BEGIN Listed records
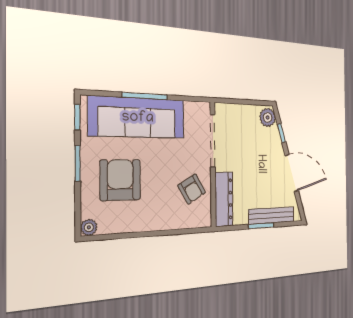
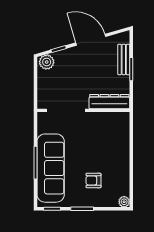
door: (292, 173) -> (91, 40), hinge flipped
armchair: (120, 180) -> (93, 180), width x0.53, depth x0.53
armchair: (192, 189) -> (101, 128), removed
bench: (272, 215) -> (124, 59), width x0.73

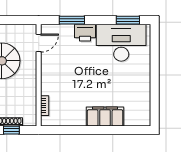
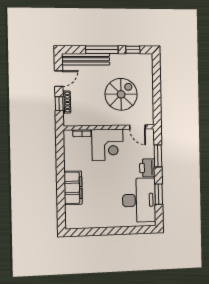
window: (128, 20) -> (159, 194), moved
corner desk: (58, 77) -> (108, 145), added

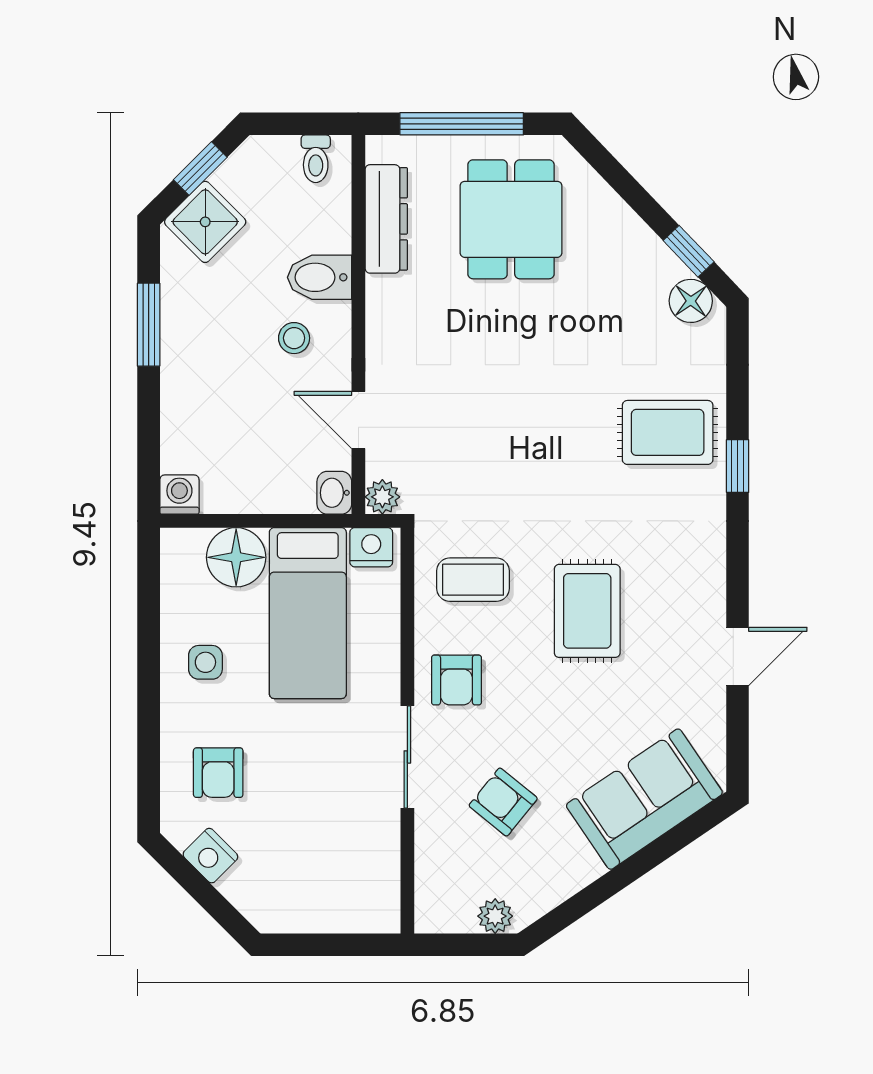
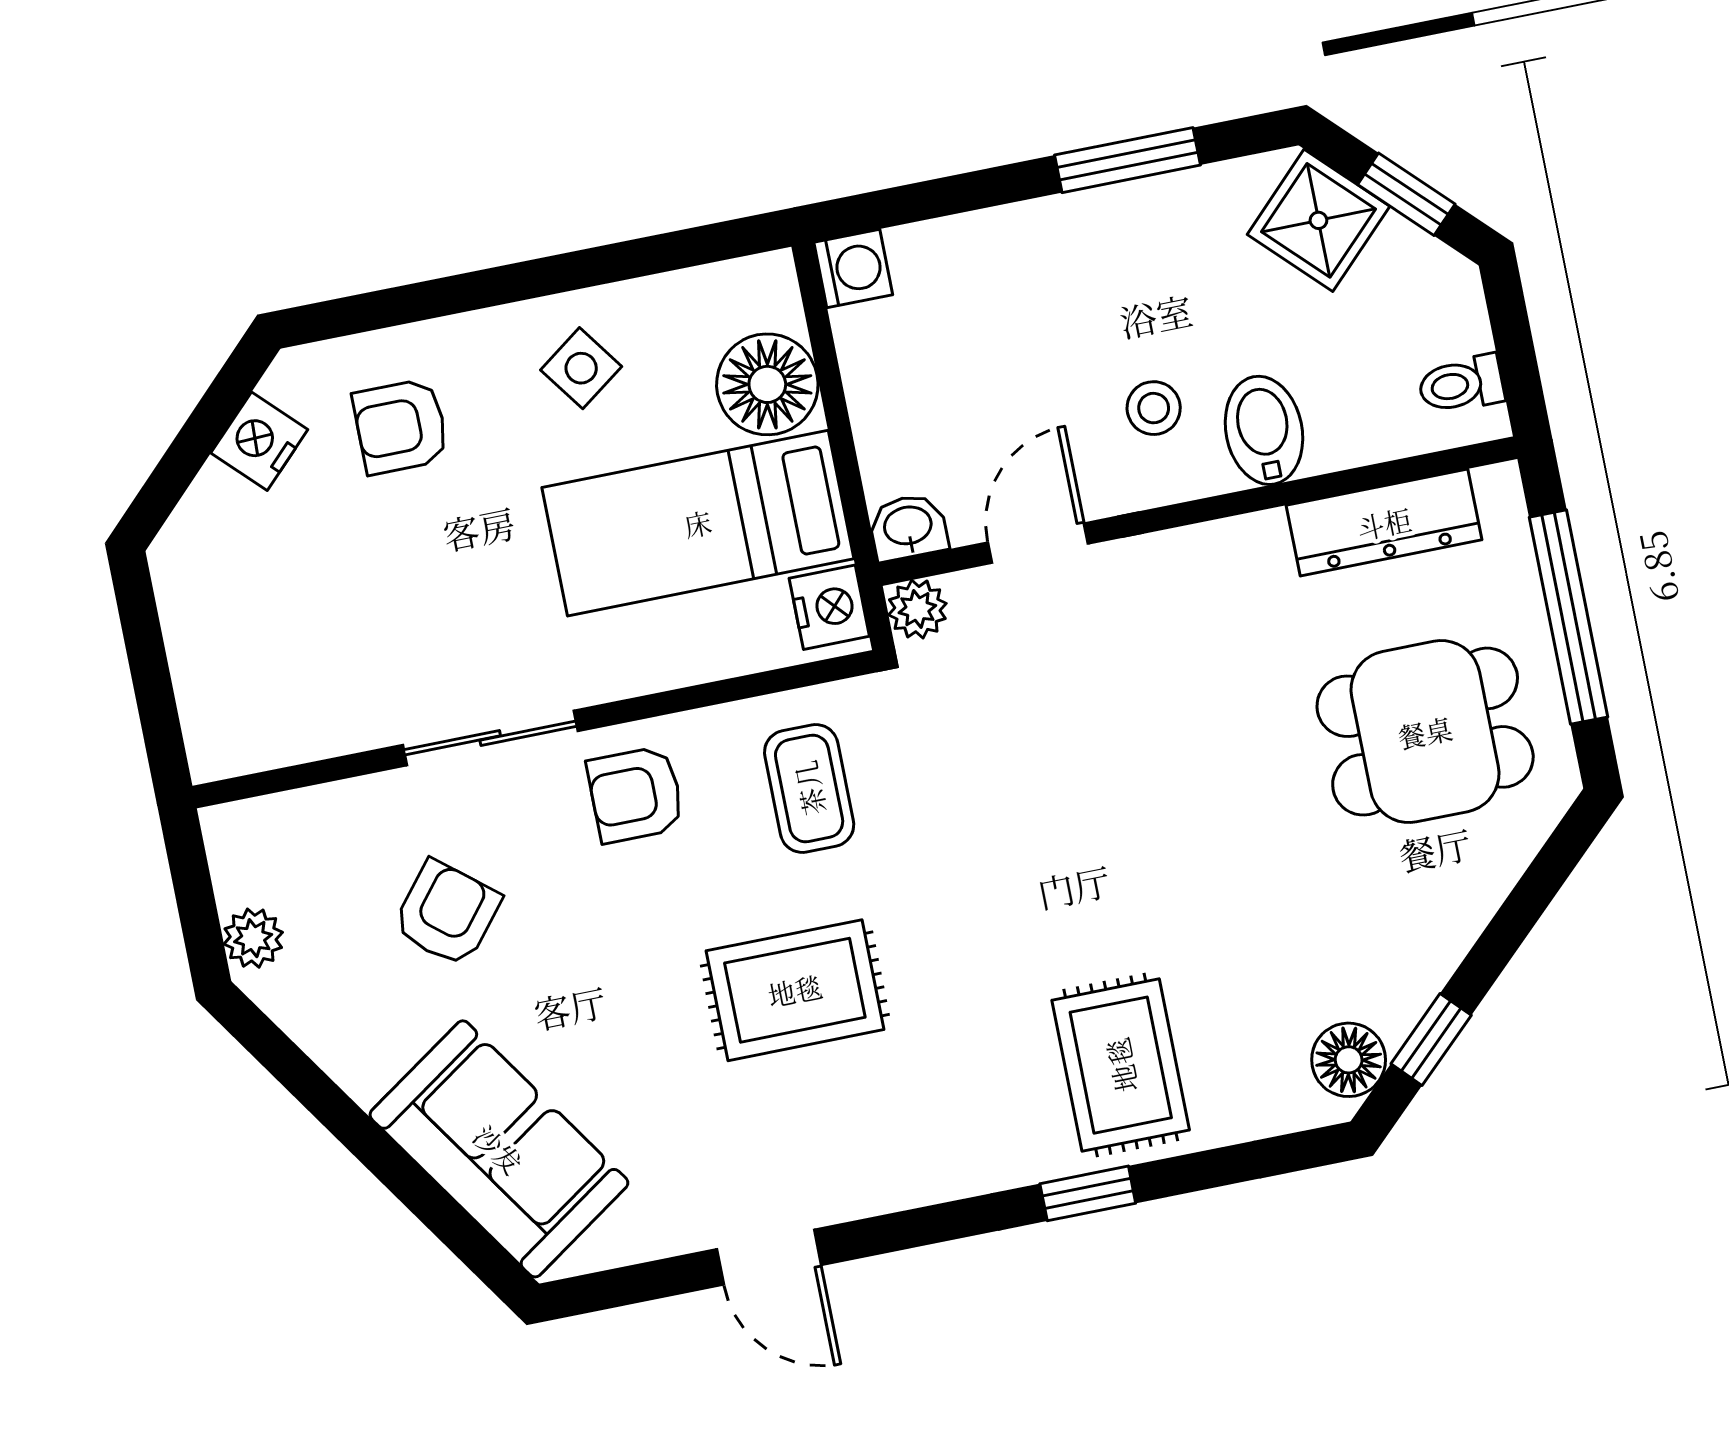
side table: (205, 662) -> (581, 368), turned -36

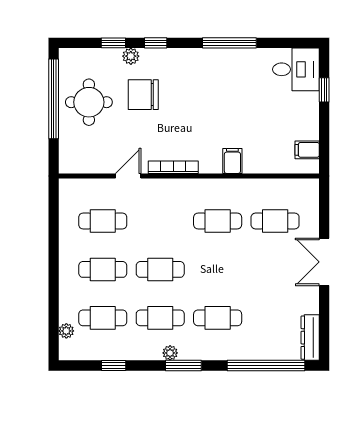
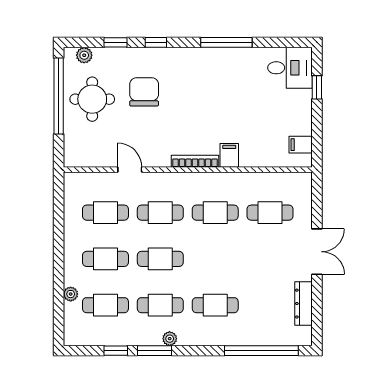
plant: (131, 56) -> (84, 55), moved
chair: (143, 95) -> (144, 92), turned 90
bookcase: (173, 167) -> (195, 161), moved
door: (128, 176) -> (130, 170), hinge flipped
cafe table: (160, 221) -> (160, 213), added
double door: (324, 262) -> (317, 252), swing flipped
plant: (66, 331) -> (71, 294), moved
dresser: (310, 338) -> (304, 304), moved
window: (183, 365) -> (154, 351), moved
END Listed records
| Exercise goal |
Lines from the one containing "plant: (131, 56) -> (84, 55), moved" through the final line of the material should be set down exactly, and no other lines.

| Response below |
plant: (131, 56) -> (84, 55), moved
chair: (143, 95) -> (144, 92), turned 90
bookcase: (173, 167) -> (195, 161), moved
door: (128, 176) -> (130, 170), hinge flipped
cafe table: (160, 221) -> (160, 213), added
double door: (324, 262) -> (317, 252), swing flipped
plant: (66, 331) -> (71, 294), moved
dresser: (310, 338) -> (304, 304), moved
window: (183, 365) -> (154, 351), moved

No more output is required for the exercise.